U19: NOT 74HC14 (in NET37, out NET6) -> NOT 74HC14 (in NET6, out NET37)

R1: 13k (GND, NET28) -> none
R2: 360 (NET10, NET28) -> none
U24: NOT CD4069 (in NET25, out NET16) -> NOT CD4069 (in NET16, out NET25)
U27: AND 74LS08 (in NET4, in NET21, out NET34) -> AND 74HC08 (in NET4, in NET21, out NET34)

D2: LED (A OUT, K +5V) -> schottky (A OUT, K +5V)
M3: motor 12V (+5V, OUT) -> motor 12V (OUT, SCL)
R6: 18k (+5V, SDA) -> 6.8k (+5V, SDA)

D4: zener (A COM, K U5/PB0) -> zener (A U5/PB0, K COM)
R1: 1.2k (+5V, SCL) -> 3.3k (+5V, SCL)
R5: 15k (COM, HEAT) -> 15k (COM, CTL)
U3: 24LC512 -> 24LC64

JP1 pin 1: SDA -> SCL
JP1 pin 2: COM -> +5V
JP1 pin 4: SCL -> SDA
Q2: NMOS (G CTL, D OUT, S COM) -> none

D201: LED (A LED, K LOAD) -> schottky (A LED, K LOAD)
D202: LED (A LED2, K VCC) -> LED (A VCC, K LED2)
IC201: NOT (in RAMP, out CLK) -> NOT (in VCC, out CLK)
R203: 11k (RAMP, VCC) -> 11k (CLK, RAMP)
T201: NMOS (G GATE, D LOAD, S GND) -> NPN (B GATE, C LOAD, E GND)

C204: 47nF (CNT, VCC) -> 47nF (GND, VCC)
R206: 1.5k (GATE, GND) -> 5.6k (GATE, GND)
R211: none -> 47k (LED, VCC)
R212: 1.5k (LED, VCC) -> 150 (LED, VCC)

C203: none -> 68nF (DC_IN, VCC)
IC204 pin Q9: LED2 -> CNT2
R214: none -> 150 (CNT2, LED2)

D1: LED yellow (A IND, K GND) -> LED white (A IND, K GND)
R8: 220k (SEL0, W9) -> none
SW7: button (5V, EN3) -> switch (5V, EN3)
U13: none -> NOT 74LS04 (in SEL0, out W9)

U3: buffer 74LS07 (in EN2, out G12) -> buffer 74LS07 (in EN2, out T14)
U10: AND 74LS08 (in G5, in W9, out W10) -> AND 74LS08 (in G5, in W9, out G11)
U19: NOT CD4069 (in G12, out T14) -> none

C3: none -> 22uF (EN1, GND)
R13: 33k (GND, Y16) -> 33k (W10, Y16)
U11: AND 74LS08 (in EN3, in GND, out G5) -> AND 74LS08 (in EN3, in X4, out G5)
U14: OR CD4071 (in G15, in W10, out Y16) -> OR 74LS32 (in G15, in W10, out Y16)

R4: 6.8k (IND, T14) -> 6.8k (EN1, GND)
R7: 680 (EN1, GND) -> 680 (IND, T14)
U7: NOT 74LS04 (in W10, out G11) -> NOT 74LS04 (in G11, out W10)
- - -
Exercise details
In the entries, find every line holding "schottky" and copy it.

Response for this exercise
D2: LED (A OUT, K +5V) -> schottky (A OUT, K +5V)
D201: LED (A LED, K LOAD) -> schottky (A LED, K LOAD)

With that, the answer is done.